_Material for the task_
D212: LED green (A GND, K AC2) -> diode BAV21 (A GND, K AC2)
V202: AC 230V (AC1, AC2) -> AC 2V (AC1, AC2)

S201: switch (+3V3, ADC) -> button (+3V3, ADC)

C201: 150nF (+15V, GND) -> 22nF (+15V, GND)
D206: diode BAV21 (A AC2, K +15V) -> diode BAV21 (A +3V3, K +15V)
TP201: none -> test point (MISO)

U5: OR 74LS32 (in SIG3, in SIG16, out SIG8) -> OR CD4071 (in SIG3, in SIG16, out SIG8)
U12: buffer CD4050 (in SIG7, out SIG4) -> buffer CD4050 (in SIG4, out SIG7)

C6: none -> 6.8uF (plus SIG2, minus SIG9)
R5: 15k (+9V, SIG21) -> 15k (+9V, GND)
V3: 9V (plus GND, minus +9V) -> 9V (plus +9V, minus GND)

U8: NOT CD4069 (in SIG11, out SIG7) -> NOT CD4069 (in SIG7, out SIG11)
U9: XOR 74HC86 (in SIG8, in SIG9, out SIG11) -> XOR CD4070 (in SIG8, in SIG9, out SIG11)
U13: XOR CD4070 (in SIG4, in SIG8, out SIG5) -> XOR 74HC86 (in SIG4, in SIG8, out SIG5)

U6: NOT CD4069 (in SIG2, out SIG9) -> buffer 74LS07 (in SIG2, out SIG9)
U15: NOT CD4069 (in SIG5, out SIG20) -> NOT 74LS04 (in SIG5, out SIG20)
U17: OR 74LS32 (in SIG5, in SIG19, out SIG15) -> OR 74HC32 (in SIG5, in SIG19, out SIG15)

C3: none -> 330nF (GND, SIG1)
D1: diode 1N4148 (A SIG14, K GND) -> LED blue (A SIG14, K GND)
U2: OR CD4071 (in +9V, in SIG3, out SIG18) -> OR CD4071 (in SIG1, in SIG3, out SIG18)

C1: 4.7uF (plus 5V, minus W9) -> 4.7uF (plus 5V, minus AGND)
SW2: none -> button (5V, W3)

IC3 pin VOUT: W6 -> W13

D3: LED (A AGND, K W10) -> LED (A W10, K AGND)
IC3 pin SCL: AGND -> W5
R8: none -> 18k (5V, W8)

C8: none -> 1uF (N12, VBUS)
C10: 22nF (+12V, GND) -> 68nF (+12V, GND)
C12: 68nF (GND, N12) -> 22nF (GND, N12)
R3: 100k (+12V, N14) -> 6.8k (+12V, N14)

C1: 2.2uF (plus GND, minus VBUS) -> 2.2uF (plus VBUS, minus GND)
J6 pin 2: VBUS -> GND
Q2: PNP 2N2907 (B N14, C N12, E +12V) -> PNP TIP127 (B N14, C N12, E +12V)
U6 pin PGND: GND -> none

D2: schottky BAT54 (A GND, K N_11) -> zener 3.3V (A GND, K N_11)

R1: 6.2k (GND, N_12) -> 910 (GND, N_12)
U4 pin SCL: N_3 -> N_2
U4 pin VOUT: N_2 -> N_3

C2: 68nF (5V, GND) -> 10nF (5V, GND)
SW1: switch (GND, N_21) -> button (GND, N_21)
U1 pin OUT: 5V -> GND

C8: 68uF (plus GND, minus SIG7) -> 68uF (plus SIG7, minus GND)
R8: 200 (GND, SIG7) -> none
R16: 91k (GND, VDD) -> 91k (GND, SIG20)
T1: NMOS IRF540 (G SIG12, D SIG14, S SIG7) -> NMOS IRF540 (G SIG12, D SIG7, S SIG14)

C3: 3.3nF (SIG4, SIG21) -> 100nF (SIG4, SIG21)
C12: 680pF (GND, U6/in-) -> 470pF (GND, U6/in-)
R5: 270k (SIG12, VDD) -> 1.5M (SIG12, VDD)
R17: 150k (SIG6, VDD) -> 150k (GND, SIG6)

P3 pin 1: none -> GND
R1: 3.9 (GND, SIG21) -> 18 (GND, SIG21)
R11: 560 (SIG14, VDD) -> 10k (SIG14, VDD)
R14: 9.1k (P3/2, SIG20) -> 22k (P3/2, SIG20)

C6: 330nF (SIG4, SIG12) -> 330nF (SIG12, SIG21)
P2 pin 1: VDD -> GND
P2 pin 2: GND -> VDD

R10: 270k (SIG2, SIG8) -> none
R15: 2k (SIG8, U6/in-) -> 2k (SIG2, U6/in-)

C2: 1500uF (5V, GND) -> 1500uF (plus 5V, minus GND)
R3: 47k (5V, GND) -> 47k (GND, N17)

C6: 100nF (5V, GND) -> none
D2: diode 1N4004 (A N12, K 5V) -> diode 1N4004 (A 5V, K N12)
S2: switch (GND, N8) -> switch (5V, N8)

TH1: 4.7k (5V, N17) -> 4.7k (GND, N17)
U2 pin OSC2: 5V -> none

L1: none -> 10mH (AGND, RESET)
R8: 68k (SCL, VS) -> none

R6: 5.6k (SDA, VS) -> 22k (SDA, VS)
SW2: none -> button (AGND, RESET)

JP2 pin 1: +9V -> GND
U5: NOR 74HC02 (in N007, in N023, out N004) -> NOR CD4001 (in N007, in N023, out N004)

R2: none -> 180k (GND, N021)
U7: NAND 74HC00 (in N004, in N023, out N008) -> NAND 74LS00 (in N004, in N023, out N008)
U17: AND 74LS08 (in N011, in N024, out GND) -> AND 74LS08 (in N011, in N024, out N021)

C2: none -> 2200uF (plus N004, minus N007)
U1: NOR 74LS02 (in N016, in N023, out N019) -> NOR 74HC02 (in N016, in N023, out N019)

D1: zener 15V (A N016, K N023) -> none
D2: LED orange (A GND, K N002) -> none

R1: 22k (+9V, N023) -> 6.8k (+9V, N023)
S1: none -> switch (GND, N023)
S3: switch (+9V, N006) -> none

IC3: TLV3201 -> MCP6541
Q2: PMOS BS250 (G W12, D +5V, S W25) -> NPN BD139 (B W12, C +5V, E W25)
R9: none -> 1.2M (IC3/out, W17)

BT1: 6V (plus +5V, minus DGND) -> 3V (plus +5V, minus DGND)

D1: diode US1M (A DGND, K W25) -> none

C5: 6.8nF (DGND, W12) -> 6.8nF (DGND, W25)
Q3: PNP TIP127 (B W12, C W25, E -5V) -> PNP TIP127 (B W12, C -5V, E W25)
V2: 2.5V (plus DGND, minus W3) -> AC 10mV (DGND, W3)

_Task directions_
Word for word, quote the lines from the line containing "S2: switch (GND, N8) -> switch (5V, N8)" through the end of the material, both included, and nothing else.

_Answer to the exercise_
S2: switch (GND, N8) -> switch (5V, N8)

TH1: 4.7k (5V, N17) -> 4.7k (GND, N17)
U2 pin OSC2: 5V -> none

L1: none -> 10mH (AGND, RESET)
R8: 68k (SCL, VS) -> none

R6: 5.6k (SDA, VS) -> 22k (SDA, VS)
SW2: none -> button (AGND, RESET)

JP2 pin 1: +9V -> GND
U5: NOR 74HC02 (in N007, in N023, out N004) -> NOR CD4001 (in N007, in N023, out N004)

R2: none -> 180k (GND, N021)
U7: NAND 74HC00 (in N004, in N023, out N008) -> NAND 74LS00 (in N004, in N023, out N008)
U17: AND 74LS08 (in N011, in N024, out GND) -> AND 74LS08 (in N011, in N024, out N021)

C2: none -> 2200uF (plus N004, minus N007)
U1: NOR 74LS02 (in N016, in N023, out N019) -> NOR 74HC02 (in N016, in N023, out N019)

D1: zener 15V (A N016, K N023) -> none
D2: LED orange (A GND, K N002) -> none

R1: 22k (+9V, N023) -> 6.8k (+9V, N023)
S1: none -> switch (GND, N023)
S3: switch (+9V, N006) -> none

IC3: TLV3201 -> MCP6541
Q2: PMOS BS250 (G W12, D +5V, S W25) -> NPN BD139 (B W12, C +5V, E W25)
R9: none -> 1.2M (IC3/out, W17)

BT1: 6V (plus +5V, minus DGND) -> 3V (plus +5V, minus DGND)

D1: diode US1M (A DGND, K W25) -> none

C5: 6.8nF (DGND, W12) -> 6.8nF (DGND, W25)
Q3: PNP TIP127 (B W12, C W25, E -5V) -> PNP TIP127 (B W12, C -5V, E W25)
V2: 2.5V (plus DGND, minus W3) -> AC 10mV (DGND, W3)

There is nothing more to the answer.